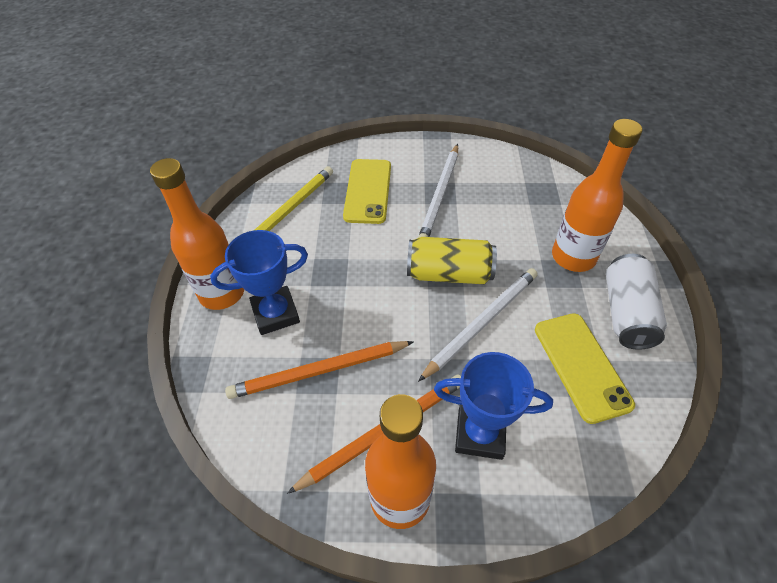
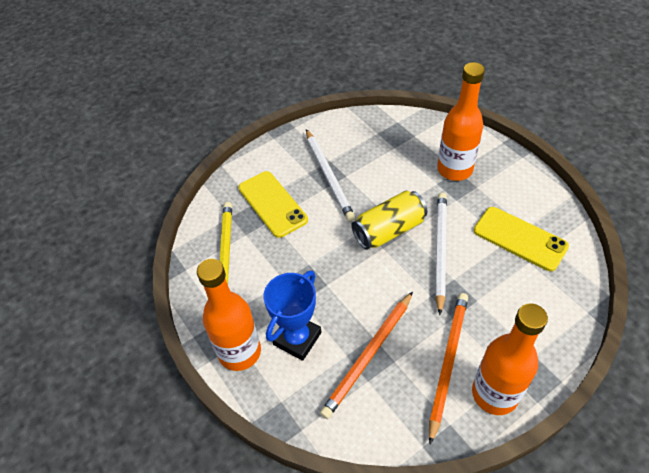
camera: 35 degrees left, 0 degrees up
blue trophy [434,352,553,460] -> none
white can [606,254,667,349] -> none

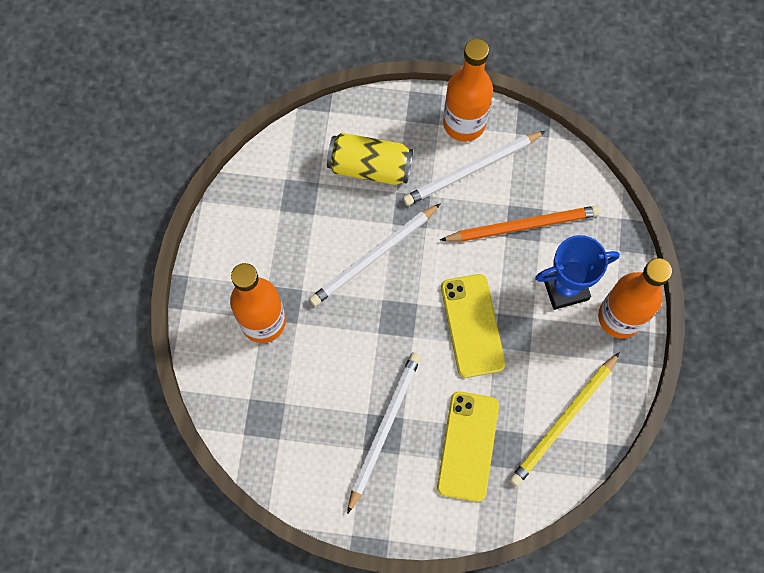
camera: 140 degrees left, 20 degrees up
yellow can [351,191,427,250] -> yellow can moved to [327,133,413,185]
orange pencil [429,293,468,445] -> white pencil [403,131,545,206]
yellow phone [474,207,569,271] -> yellow phone moved to [441,274,505,378]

══════

• **WORK INSTRUCTION**:
Quote the full listing above word for word; exclude every picture from the copy.

• **EXERCISE RESULT**:
camera: 35 degrees left, 0 degrees up
blue trophy [434,352,553,460] -> none
white can [606,254,667,349] -> none

camera: 140 degrees left, 20 degrees up
yellow can [351,191,427,250] -> yellow can moved to [327,133,413,185]
orange pencil [429,293,468,445] -> white pencil [403,131,545,206]
yellow phone [474,207,569,271] -> yellow phone moved to [441,274,505,378]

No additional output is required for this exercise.